- Requirement -
Identify every line in the listing below that contains the string "numericTimeSignature", and copy each of those lines. Case matters.

* * * * *

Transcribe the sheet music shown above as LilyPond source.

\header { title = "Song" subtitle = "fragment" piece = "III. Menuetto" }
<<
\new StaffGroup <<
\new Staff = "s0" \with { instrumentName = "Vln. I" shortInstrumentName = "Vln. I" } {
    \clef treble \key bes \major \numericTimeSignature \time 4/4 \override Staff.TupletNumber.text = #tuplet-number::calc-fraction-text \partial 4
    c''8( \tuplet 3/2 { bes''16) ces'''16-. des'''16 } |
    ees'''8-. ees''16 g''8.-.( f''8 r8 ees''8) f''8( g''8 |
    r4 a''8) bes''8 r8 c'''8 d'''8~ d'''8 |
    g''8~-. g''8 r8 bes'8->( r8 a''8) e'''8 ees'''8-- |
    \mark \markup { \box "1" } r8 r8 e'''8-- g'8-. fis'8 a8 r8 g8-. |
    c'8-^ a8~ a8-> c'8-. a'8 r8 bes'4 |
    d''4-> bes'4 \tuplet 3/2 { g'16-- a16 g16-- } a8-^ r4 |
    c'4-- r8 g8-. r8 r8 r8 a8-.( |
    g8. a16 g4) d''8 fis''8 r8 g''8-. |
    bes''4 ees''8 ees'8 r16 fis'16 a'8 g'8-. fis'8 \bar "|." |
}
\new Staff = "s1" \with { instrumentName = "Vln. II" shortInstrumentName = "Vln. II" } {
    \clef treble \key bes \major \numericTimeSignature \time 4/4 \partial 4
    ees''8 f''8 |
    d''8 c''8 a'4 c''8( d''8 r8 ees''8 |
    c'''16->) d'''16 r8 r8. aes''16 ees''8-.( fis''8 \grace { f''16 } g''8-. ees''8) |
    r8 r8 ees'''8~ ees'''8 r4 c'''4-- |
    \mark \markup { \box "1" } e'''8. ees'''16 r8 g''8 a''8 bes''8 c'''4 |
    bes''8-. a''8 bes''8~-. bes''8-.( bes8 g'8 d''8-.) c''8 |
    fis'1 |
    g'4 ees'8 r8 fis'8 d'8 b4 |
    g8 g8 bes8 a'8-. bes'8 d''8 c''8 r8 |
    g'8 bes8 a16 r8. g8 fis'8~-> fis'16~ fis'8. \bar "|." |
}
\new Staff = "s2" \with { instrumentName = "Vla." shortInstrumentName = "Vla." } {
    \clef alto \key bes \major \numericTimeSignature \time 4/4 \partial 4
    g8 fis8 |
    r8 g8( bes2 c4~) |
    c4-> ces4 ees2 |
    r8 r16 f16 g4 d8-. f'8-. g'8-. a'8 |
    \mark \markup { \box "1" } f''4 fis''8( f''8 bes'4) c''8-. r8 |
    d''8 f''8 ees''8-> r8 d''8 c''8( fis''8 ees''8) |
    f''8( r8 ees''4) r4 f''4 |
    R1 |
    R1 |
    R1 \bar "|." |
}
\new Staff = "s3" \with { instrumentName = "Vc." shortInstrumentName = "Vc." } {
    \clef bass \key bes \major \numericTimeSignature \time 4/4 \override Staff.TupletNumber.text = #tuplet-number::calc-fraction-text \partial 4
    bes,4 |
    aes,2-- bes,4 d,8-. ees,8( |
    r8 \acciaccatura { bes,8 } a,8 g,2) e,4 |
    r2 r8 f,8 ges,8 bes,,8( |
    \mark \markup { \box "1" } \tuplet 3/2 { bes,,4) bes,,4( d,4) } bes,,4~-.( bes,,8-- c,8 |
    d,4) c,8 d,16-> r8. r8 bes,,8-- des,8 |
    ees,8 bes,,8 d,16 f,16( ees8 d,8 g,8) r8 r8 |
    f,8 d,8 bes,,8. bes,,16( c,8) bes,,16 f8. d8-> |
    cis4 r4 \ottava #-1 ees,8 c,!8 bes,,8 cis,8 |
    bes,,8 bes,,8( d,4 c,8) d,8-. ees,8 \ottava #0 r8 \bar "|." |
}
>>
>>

* * * * *

- The response -
    \clef treble \key bes \major \numericTimeSignature \time 4/4 \override Staff.TupletNumber.text = #tuplet-number::calc-fraction-text \partial 4
    \clef treble \key bes \major \numericTimeSignature \time 4/4 \partial 4
    \clef alto \key bes \major \numericTimeSignature \time 4/4 \partial 4
    \clef bass \key bes \major \numericTimeSignature \time 4/4 \override Staff.TupletNumber.text = #tuplet-number::calc-fraction-text \partial 4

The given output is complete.